■ **MATERIAL TO PROCESS**:
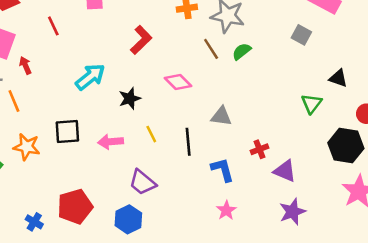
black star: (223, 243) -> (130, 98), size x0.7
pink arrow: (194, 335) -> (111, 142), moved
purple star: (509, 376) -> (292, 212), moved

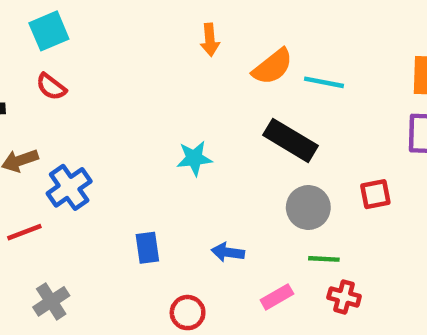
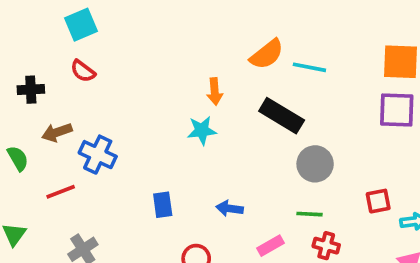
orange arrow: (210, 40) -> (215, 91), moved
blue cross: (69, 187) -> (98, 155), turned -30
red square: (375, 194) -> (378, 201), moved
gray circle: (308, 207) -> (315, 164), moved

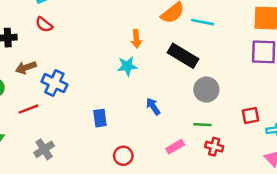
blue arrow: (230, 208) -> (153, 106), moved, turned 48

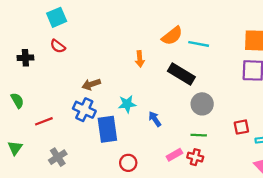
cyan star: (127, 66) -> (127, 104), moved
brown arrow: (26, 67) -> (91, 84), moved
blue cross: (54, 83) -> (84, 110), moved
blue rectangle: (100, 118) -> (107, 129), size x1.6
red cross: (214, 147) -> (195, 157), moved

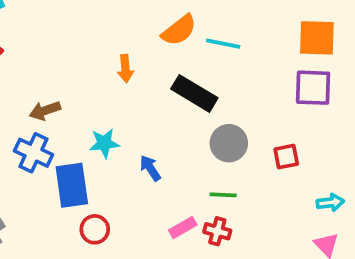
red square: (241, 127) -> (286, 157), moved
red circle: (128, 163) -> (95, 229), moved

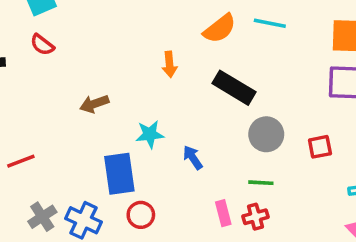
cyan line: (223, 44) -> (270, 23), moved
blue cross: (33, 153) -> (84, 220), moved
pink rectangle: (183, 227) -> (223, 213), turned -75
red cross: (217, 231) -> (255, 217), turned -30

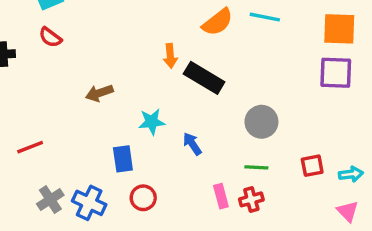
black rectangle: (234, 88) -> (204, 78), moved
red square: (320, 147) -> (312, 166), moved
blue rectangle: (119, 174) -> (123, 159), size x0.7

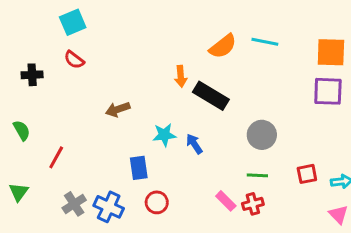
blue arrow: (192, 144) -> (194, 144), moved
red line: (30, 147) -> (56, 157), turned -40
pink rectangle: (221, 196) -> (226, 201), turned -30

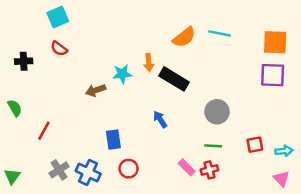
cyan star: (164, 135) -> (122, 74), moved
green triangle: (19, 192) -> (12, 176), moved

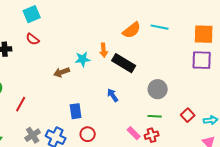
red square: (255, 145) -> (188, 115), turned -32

■ **INSTRUCTION**:
When you write out the material, keep every line exact and leave out each picture.

■ **RESULT FOR THIS EXERCISE**:
black star: (223, 243) -> (130, 98), size x0.7
pink arrow: (194, 335) -> (111, 142), moved
purple star: (509, 376) -> (292, 212), moved

orange arrow: (210, 40) -> (215, 91), moved
blue cross: (69, 187) -> (98, 155), turned -30
red square: (375, 194) -> (378, 201), moved
gray circle: (308, 207) -> (315, 164), moved

blue arrow: (230, 208) -> (153, 106), moved, turned 48

cyan star: (127, 66) -> (127, 104), moved
brown arrow: (26, 67) -> (91, 84), moved
blue cross: (54, 83) -> (84, 110), moved
blue rectangle: (100, 118) -> (107, 129), size x1.6
red cross: (214, 147) -> (195, 157), moved

red square: (241, 127) -> (286, 157), moved
red circle: (128, 163) -> (95, 229), moved

cyan line: (223, 44) -> (270, 23), moved
blue cross: (33, 153) -> (84, 220), moved
pink rectangle: (183, 227) -> (223, 213), turned -75
red cross: (217, 231) -> (255, 217), turned -30

black rectangle: (234, 88) -> (204, 78), moved
red square: (320, 147) -> (312, 166), moved
blue rectangle: (119, 174) -> (123, 159), size x0.7

blue arrow: (192, 144) -> (194, 144), moved
red line: (30, 147) -> (56, 157), turned -40
pink rectangle: (221, 196) -> (226, 201), turned -30

cyan star: (164, 135) -> (122, 74), moved
green triangle: (19, 192) -> (12, 176), moved

red square: (255, 145) -> (188, 115), turned -32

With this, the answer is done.